● What the task requires
Copy out the lines below word for word, leaving out the picture.

▽

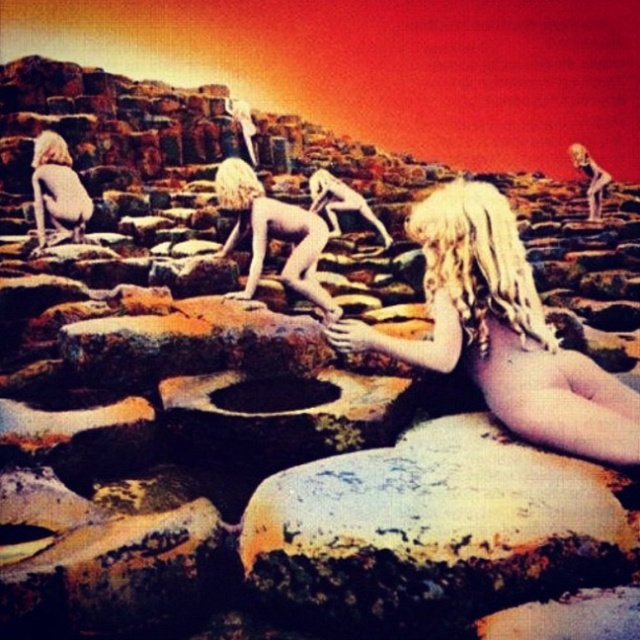
Between point (275, 211) and point (579, 163), which one is positioned behind?

Point (579, 163)

Which is more to the left, smooth skin girl at center or blonde hair at upper right?

Positioned to the left is smooth skin girl at center.

Where is `smooth skin girl at center`? This screenshot has height=640, width=640. smooth skin girl at center is located at coordinates (273, 234).

Is point (80, 182) positioned after point (573, 157)?

No, (80, 182) is closer to viewer.

Between point (65, 220) and point (577, 168), which one is positioned in front?

Point (65, 220) is more forward.

I want to click on blonde hair at left, so click(58, 189).

Who is shorter, blonde curly hair at center or blonde hair at upper left?

Standing shorter between the two is blonde hair at upper left.

From the picture: Does blonde curly hair at center appear under blonde hair at upper left?

Indeed, blonde curly hair at center is positioned under blonde hair at upper left.

The height and width of the screenshot is (640, 640). I want to click on blonde curly hair at center, so tap(477, 260).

△

● Response to the exercise
Between point (275, 211) and point (579, 163), which one is positioned behind?

Point (579, 163)

Which is more to the left, smooth skin girl at center or blonde hair at upper right?

Positioned to the left is smooth skin girl at center.

Where is `smooth skin girl at center`? This screenshot has height=640, width=640. smooth skin girl at center is located at coordinates (273, 234).

Is point (80, 182) positioned after point (573, 157)?

No, (80, 182) is closer to viewer.

Between point (65, 220) and point (577, 168), which one is positioned in front?

Point (65, 220) is more forward.

I want to click on blonde hair at left, so click(58, 189).

Who is shorter, blonde curly hair at center or blonde hair at upper left?

Standing shorter between the two is blonde hair at upper left.

From the picture: Does blonde curly hair at center appear under blonde hair at upper left?

Indeed, blonde curly hair at center is positioned under blonde hair at upper left.

The height and width of the screenshot is (640, 640). I want to click on blonde curly hair at center, so tap(477, 260).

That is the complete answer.